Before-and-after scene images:

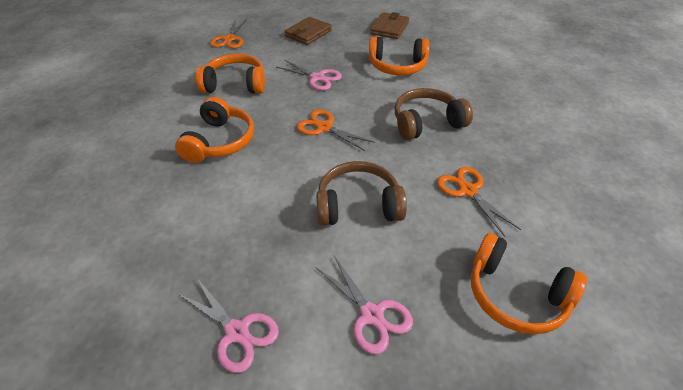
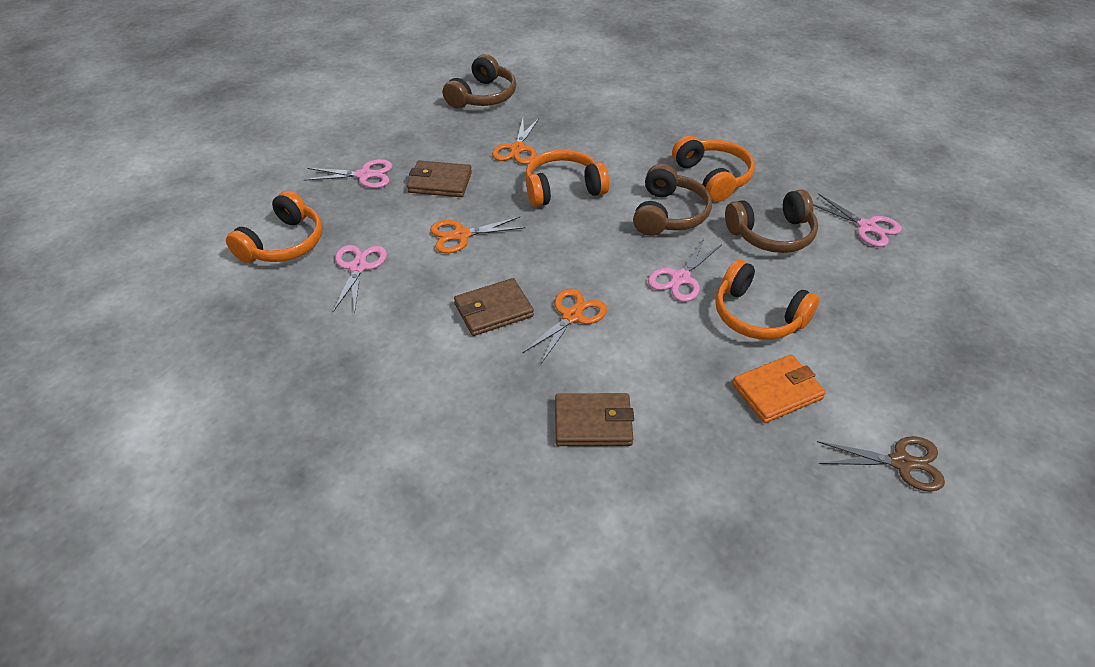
brown headphones: 2 -> 3
brown scissors: 0 -> 1
brown wallet: 2 -> 3
orange wallet: 0 -> 1
pink scissors: 3 -> 4

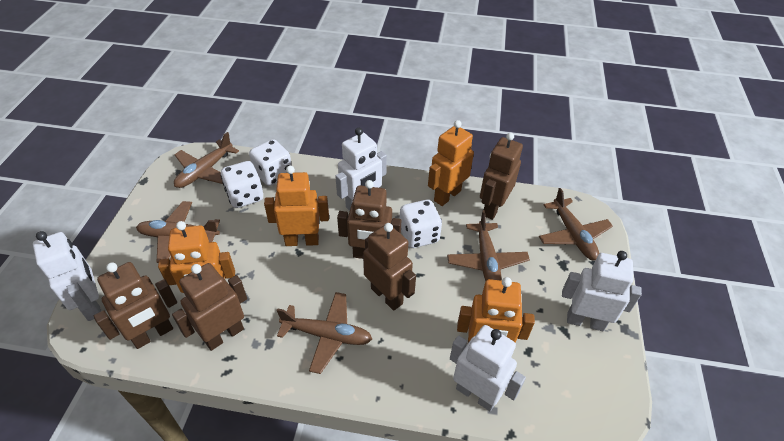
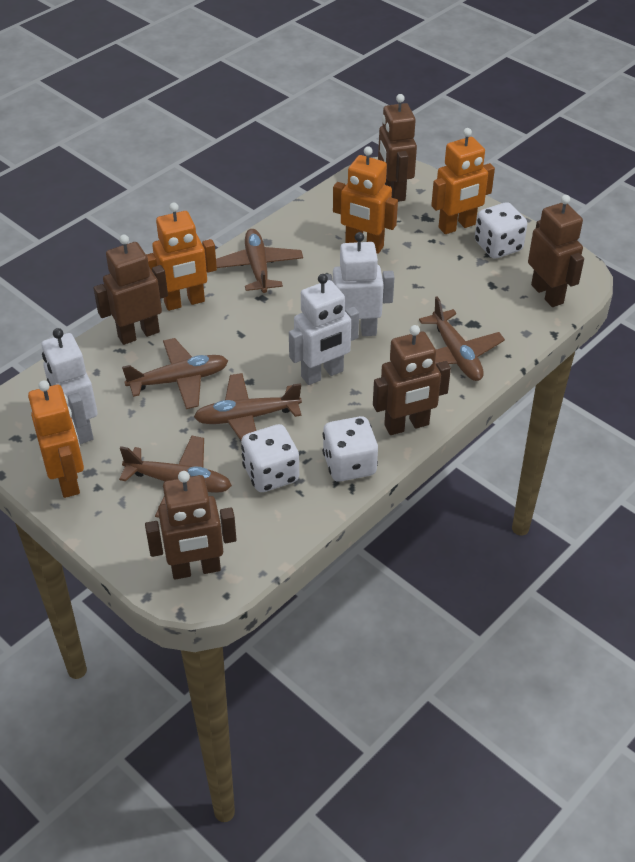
white robot: 4 -> 3

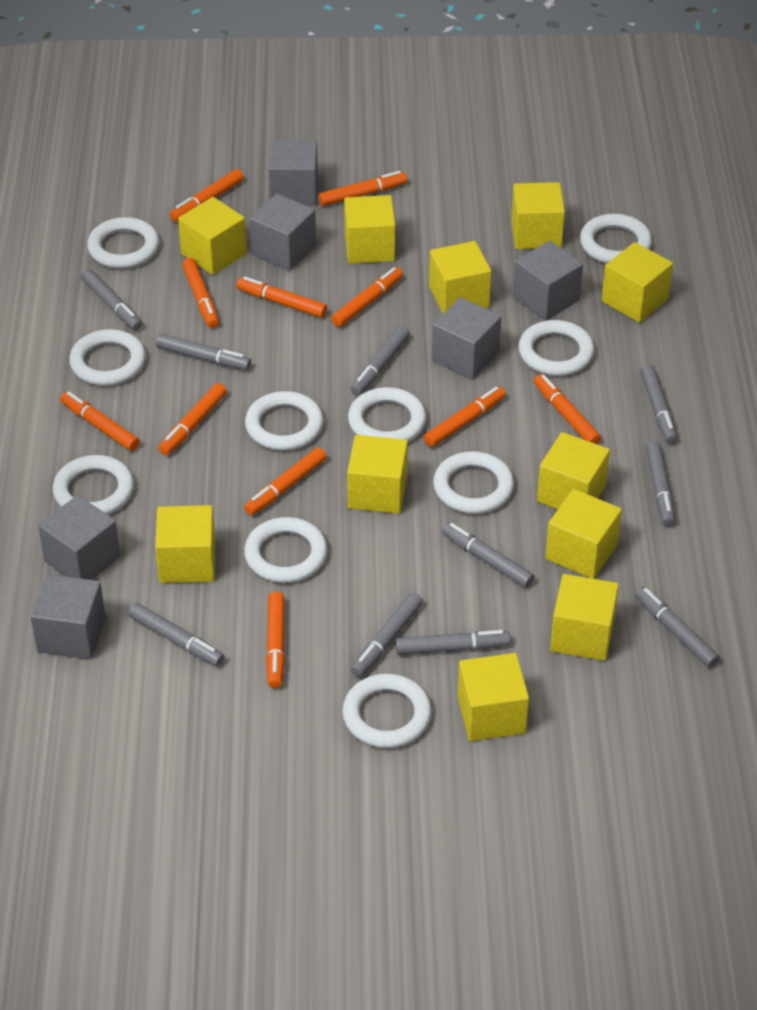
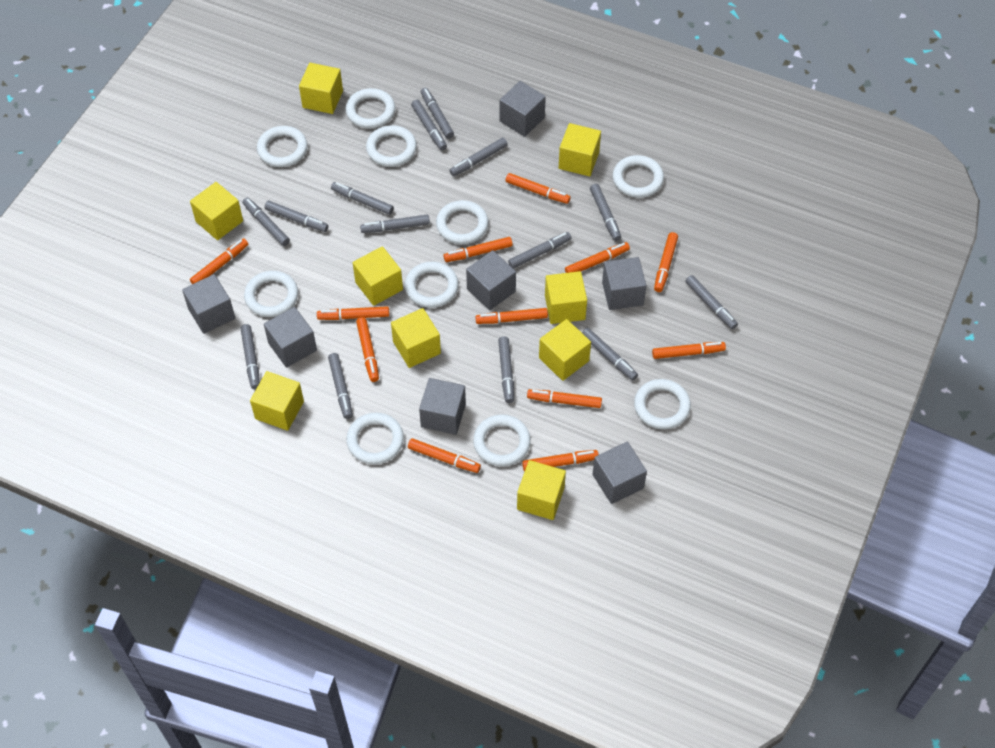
grey cube: 6 -> 7
grey marker: 10 -> 14
orange marker: 11 -> 12
yellow cube: 11 -> 9

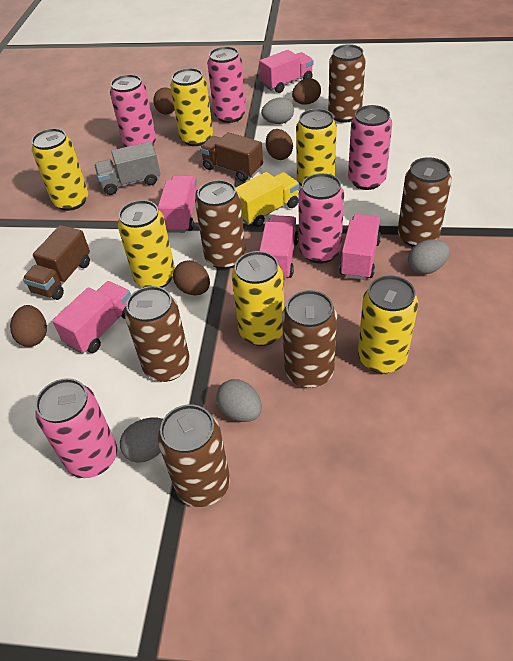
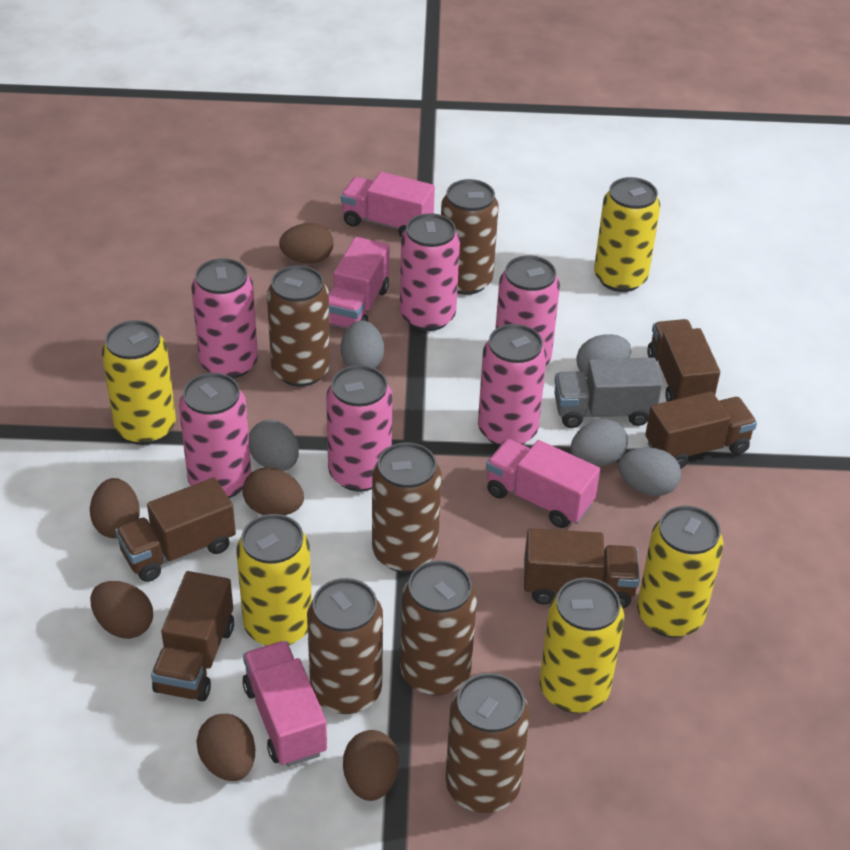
brown egg: 5 -> 6
brown truck: 2 -> 5
grey egg: 4 -> 5
pink can: 5 -> 6
pink truck: 5 -> 4
yellow can: 6 -> 5
yellow truck: 1 -> 0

_Exercise goal_:
Leave the pictures out and print the records above exactly as they stand.

_Result of this exercise_:
brown headphones: 2 -> 3
brown scissors: 0 -> 1
brown wallet: 2 -> 3
orange wallet: 0 -> 1
pink scissors: 3 -> 4

white robot: 4 -> 3

grey cube: 6 -> 7
grey marker: 10 -> 14
orange marker: 11 -> 12
yellow cube: 11 -> 9

brown egg: 5 -> 6
brown truck: 2 -> 5
grey egg: 4 -> 5
pink can: 5 -> 6
pink truck: 5 -> 4
yellow can: 6 -> 5
yellow truck: 1 -> 0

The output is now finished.